Dataset items:

Start

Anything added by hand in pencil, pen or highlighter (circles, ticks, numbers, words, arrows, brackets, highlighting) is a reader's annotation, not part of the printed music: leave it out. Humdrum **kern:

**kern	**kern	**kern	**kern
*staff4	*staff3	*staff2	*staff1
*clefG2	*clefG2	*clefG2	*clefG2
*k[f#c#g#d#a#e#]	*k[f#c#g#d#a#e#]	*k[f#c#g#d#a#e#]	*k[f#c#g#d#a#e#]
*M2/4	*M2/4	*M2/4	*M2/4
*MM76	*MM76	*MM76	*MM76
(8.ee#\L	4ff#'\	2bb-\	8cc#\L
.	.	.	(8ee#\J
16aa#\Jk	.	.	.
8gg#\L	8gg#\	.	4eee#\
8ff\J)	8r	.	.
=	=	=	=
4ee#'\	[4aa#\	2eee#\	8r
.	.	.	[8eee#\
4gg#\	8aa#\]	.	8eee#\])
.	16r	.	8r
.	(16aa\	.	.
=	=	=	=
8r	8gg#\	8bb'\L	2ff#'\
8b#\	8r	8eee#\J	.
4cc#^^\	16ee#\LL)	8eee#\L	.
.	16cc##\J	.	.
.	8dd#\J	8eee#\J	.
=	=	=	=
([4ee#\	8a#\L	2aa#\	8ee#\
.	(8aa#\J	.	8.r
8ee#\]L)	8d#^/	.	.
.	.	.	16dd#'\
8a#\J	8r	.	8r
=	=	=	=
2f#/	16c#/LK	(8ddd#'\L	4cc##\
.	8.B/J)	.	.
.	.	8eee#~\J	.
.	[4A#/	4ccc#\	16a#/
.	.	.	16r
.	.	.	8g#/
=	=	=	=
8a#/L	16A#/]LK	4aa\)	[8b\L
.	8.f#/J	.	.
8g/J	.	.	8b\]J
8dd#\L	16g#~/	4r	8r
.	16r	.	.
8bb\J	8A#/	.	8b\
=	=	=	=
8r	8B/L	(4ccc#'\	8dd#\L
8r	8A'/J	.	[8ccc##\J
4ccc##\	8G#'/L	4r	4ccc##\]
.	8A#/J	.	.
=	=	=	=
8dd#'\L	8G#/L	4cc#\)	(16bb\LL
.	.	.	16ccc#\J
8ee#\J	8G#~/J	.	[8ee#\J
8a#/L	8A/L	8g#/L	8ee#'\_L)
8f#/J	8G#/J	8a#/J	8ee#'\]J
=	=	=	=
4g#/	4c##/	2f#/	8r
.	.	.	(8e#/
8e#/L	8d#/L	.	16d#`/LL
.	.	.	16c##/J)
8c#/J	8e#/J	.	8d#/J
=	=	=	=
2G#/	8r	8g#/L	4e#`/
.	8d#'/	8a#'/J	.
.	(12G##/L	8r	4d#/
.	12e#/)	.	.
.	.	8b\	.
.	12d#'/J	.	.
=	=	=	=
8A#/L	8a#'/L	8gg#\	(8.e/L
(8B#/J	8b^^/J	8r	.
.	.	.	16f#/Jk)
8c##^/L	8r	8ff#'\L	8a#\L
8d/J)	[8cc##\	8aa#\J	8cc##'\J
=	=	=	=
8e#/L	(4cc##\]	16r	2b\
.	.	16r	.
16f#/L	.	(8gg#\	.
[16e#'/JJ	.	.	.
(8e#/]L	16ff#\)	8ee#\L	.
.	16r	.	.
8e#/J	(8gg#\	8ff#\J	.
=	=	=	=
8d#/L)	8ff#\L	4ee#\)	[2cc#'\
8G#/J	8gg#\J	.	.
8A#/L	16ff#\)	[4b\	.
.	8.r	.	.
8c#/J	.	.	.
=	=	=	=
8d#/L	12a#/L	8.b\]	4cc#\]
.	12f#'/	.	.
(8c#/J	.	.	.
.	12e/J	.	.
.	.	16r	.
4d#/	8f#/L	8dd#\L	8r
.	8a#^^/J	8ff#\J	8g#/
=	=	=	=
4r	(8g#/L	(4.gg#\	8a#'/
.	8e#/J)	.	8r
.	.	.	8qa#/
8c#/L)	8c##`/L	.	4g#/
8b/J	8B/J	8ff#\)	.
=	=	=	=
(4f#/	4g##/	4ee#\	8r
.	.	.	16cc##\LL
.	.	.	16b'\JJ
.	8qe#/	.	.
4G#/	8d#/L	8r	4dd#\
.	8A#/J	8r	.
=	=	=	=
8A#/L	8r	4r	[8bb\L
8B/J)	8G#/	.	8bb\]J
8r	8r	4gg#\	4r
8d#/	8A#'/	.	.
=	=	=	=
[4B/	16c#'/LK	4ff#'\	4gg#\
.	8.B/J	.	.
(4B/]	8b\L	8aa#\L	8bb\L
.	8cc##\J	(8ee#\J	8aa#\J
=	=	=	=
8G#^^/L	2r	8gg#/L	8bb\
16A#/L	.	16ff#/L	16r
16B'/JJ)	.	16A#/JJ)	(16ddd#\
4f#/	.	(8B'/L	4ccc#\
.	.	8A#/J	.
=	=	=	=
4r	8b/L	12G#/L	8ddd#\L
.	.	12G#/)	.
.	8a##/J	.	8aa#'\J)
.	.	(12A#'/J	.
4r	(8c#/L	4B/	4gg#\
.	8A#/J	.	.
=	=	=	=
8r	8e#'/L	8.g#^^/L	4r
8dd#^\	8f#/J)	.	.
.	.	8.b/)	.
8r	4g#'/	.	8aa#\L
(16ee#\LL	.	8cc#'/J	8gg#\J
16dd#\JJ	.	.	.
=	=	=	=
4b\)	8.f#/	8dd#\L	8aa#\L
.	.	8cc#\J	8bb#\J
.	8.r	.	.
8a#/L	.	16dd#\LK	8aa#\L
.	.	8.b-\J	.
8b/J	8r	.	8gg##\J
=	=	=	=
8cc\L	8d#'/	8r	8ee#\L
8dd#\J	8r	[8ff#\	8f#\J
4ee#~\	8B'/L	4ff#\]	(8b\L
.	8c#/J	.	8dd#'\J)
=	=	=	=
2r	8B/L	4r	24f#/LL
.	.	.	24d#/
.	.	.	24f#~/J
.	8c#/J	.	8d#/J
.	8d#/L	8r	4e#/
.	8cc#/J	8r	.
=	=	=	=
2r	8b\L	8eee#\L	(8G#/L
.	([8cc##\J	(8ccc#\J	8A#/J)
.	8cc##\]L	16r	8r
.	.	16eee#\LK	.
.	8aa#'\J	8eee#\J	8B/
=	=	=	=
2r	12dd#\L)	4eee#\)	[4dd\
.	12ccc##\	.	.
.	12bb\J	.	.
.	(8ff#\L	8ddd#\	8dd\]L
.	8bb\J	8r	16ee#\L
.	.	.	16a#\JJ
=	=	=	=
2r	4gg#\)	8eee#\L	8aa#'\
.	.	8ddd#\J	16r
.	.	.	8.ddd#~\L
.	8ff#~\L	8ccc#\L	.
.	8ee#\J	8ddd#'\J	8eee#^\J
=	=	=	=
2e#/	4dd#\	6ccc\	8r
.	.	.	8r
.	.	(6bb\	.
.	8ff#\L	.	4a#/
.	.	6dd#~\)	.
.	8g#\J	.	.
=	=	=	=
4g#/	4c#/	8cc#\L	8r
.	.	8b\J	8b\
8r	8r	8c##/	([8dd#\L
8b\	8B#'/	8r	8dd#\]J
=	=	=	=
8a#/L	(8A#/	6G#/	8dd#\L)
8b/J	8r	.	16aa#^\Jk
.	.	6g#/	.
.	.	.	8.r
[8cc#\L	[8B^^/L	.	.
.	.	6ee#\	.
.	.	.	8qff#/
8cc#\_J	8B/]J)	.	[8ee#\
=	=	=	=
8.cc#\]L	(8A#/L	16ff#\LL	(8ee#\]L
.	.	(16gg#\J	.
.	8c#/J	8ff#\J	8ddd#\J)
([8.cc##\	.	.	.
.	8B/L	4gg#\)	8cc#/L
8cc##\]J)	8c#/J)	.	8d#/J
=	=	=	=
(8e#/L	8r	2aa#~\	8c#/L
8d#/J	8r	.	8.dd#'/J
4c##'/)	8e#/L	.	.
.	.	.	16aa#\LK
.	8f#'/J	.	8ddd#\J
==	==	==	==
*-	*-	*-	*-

End

Task to carry out: Find every line in the entries above that contains the string "kern", treating uppercase and lowercase letters as different, and copy each of those lines.

Completed task:
Anything added by hand in pencil, pen or highlighter (circles, ticks, numbers, words, arrows, brackets, highlighting) is a reader's annotation, not part of the printed music: leave it out. Humdrum **kern:
**kern	**kern	**kern	**kern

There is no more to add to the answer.